Find all lines in the records that include the word "none", and copy them out.

(Object state change records)

========================

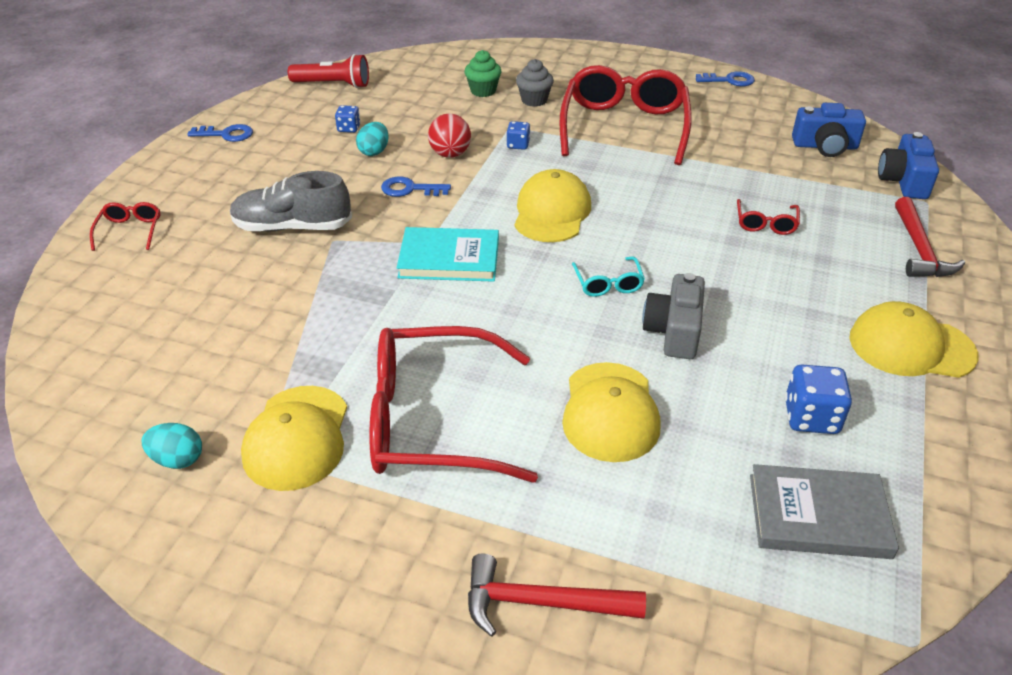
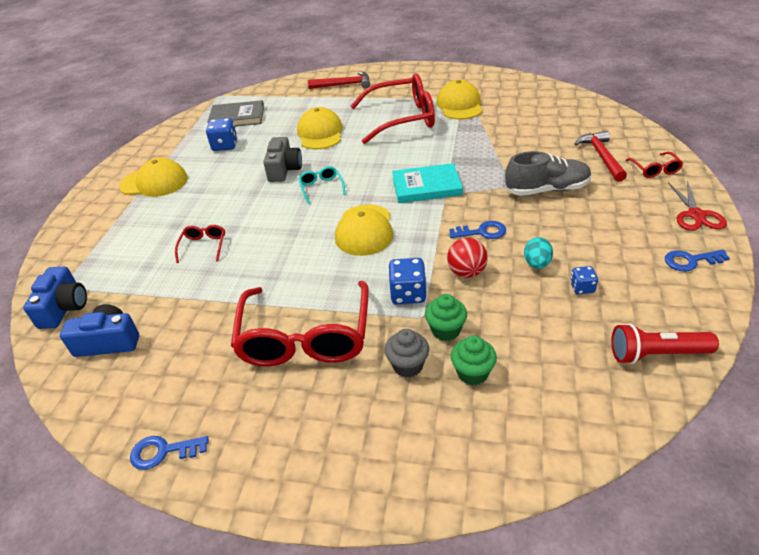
camera: 175 degrees right, 0 degrees up
(162, 171) = (696, 215): none -> red scissors
(177, 459) = (504, 92): turquoise egg -> none
(493, 116) = (445, 330): none -> green cupcake
(518, 145) = (408, 294): blue dice -> blue dice, size x1.69
(919, 249) = (103, 243): red hammer -> red hammer (601, 156)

========================

• [Output for this task]:
(162, 171) = (696, 215): none -> red scissors
(177, 459) = (504, 92): turquoise egg -> none
(493, 116) = (445, 330): none -> green cupcake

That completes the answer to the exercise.